### WHAT IS REQUIRED
Reproduce every record below exactly as written, leaving out any pictures.

### Scene comparison data
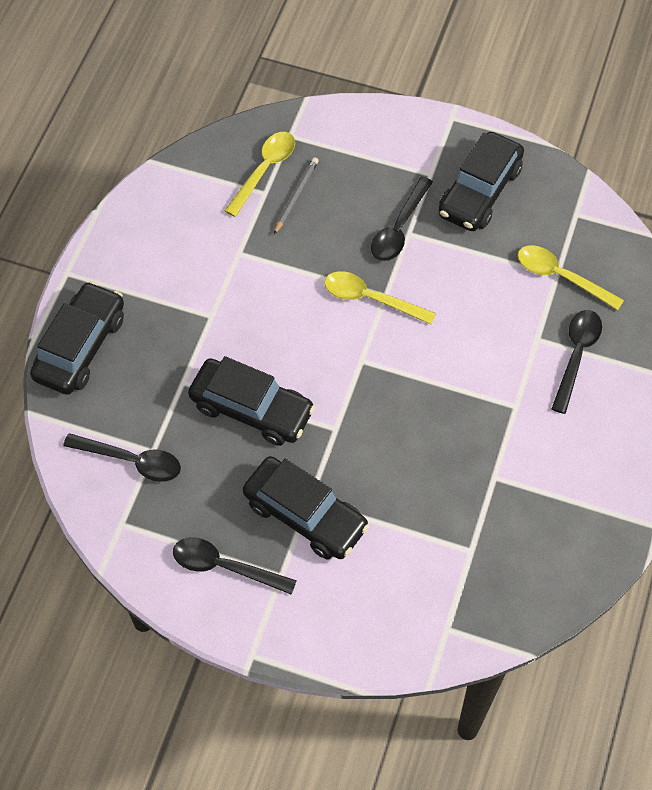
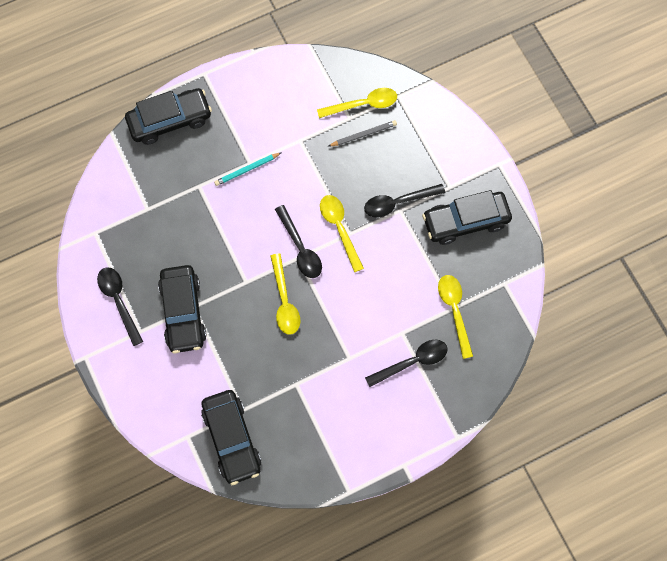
camera: 45 degrees right, 10 degrees up
black spoon [63,433,181,482] -> black spoon moved to [275,205,322,278]
black car [188,356,315,446] -> black car moved to [201,390,261,485]
none -> turquoise pencil [214,152,282,186]
none -> yellow spoon [270,253,300,334]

### ANSWER
camera: 45 degrees right, 10 degrees up
black spoon [63,433,181,482] -> black spoon moved to [275,205,322,278]
black car [188,356,315,446] -> black car moved to [201,390,261,485]
none -> turquoise pencil [214,152,282,186]
none -> yellow spoon [270,253,300,334]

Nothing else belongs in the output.